Exercise data Start Marker

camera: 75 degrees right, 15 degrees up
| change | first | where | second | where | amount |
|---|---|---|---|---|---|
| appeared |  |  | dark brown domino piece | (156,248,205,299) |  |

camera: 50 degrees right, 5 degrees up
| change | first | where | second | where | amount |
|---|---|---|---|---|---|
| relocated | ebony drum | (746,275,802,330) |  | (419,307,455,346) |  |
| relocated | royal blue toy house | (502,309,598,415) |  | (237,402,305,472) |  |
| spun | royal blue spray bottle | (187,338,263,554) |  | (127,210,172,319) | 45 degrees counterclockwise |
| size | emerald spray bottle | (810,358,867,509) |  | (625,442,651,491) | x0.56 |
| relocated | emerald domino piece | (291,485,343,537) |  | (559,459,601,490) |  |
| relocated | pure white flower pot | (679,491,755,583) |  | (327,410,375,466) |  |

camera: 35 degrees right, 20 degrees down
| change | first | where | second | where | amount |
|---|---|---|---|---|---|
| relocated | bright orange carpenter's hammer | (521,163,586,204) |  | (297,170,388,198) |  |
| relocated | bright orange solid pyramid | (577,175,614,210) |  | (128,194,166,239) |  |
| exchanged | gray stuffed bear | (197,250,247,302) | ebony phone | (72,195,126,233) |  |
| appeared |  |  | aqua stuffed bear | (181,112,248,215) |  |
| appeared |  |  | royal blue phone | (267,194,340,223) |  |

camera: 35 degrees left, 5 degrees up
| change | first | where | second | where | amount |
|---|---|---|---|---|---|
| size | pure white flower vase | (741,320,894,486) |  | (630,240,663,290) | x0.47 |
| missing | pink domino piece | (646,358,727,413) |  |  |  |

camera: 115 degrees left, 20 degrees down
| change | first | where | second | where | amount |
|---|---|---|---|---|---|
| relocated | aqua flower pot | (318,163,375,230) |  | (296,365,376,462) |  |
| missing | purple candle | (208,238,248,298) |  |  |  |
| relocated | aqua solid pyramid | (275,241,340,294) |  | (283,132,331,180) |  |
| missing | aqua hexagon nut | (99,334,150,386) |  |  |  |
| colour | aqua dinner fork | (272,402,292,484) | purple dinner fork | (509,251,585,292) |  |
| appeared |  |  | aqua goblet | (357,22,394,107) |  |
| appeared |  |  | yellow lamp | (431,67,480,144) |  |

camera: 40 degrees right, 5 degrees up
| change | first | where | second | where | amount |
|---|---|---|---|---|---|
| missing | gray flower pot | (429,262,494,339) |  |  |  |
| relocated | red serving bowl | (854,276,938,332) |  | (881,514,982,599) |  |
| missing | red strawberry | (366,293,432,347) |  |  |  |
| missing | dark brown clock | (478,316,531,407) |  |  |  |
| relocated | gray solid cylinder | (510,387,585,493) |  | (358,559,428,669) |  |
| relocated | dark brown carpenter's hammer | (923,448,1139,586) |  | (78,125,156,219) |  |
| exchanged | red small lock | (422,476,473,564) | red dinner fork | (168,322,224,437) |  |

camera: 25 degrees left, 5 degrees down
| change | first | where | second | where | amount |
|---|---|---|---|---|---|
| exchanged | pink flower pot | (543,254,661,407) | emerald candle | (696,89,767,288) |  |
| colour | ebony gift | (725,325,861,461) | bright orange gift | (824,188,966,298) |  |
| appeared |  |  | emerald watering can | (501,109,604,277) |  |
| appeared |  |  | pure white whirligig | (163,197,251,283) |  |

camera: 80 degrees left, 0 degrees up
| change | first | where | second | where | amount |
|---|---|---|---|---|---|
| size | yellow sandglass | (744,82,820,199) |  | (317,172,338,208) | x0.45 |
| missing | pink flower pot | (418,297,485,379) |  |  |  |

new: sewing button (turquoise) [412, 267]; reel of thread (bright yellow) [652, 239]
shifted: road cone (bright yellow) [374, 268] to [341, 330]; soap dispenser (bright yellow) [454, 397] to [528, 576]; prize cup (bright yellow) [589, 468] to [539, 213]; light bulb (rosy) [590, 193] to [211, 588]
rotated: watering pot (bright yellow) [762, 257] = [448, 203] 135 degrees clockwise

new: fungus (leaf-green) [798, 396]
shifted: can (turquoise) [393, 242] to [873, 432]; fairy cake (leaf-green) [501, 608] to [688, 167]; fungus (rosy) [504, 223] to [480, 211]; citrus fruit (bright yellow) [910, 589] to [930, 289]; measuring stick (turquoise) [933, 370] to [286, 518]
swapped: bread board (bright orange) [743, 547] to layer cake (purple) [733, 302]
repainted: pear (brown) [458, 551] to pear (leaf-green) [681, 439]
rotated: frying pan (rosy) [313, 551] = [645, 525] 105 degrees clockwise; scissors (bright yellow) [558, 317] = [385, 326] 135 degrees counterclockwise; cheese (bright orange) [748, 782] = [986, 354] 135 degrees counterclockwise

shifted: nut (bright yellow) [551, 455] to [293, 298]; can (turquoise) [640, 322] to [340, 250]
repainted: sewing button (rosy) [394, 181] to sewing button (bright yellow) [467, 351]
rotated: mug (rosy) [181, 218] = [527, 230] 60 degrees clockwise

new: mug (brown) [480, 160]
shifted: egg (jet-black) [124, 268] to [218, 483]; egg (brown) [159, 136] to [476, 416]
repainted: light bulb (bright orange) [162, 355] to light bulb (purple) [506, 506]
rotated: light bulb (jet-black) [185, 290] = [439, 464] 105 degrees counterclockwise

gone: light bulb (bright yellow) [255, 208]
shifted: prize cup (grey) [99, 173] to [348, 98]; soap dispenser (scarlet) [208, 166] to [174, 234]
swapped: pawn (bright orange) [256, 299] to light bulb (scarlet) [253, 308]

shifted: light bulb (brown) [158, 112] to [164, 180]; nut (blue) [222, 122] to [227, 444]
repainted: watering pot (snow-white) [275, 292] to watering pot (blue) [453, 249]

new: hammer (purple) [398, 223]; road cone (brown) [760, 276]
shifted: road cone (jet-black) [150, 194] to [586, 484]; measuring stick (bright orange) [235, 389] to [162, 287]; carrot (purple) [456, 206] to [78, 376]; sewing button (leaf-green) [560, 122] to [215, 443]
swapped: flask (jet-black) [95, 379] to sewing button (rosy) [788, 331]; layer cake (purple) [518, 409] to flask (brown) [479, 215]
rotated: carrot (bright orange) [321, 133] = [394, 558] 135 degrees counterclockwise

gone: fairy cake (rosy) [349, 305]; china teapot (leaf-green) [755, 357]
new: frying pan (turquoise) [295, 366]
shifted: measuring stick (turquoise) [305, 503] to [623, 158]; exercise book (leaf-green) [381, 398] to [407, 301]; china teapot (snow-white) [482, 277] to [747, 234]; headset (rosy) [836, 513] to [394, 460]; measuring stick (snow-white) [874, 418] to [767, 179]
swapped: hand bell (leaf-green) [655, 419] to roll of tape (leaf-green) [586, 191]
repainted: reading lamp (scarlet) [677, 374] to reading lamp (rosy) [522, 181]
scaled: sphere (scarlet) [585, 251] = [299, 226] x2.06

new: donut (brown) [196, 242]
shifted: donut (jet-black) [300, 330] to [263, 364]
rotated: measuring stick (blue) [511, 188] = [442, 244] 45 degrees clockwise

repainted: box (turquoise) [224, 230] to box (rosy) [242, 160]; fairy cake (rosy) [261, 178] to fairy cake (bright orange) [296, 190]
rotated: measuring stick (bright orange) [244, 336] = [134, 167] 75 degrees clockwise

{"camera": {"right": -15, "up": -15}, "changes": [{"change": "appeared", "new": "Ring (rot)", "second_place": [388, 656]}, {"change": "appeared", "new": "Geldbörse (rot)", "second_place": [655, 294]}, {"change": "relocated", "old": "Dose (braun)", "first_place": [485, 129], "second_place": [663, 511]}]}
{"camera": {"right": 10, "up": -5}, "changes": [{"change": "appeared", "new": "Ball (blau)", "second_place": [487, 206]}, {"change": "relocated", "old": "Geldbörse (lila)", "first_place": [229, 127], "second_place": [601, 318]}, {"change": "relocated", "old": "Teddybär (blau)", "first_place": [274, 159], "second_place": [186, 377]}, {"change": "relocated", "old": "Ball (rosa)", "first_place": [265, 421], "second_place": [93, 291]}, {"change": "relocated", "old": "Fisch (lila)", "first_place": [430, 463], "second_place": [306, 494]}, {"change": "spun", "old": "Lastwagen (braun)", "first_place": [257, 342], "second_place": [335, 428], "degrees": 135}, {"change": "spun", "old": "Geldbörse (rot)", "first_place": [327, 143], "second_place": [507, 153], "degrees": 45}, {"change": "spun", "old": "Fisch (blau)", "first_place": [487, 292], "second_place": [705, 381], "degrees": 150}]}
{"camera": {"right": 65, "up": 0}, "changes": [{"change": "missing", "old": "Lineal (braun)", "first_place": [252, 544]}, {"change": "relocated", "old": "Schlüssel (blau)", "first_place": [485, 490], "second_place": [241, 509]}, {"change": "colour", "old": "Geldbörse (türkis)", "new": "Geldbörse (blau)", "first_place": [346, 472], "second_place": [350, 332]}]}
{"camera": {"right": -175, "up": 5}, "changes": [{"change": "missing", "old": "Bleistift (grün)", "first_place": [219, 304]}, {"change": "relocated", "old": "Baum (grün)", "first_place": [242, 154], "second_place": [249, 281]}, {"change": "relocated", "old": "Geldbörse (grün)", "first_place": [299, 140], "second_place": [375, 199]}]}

Exercise data End Marker

• **What is expected**: Among the records above, find the lines where the word "brown" appears and copy them.

• **Solution to this exercise**:
| appeared |  |  | dark brown domino piece | (156,248,205,299) |  |
| missing | dark brown clock | (478,316,531,407) |  |  |  |
| relocated | dark brown carpenter's hammer | (923,448,1139,586) |  | (78,125,156,219) |  |
repainted: pear (brown) [458, 551] to pear (leaf-green) [681, 439]
new: mug (brown) [480, 160]
shifted: egg (jet-black) [124, 268] to [218, 483]; egg (brown) [159, 136] to [476, 416]
shifted: light bulb (brown) [158, 112] to [164, 180]; nut (blue) [222, 122] to [227, 444]
new: hammer (purple) [398, 223]; road cone (brown) [760, 276]
swapped: flask (jet-black) [95, 379] to sewing button (rosy) [788, 331]; layer cake (purple) [518, 409] to flask (brown) [479, 215]
new: donut (brown) [196, 242]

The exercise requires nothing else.